■ **Task to carry out**
Search the material for the word "turquoise" and copy each line that holds it.

■ **Provided data**
----------------

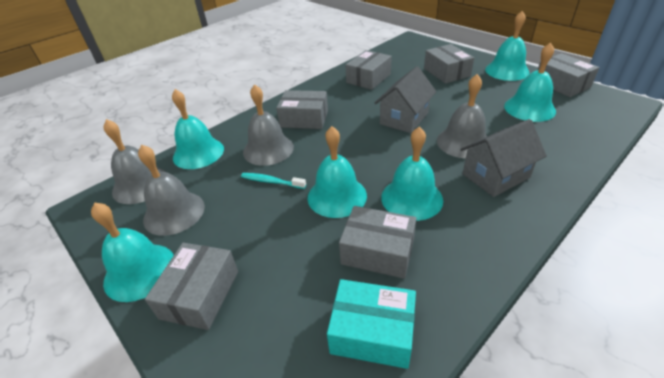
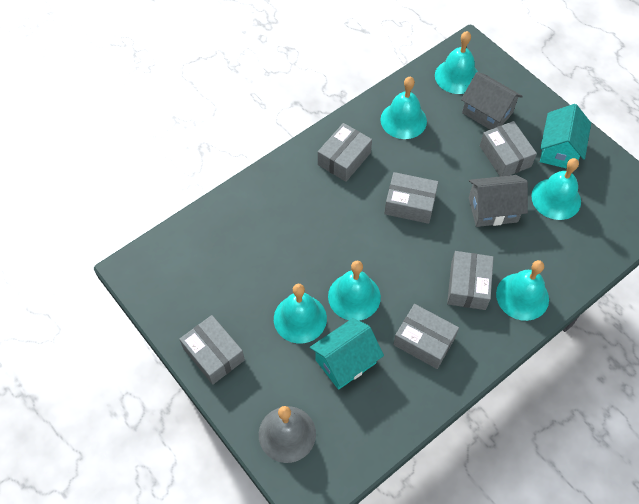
grey bell: 4 -> 1
turquoise box: 1 -> 0
turquoise house: 0 -> 2
turquoise toothbrush: 1 -> 0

----------------

■ **Response area**
turquoise box: 1 -> 0
turquoise house: 0 -> 2
turquoise toothbrush: 1 -> 0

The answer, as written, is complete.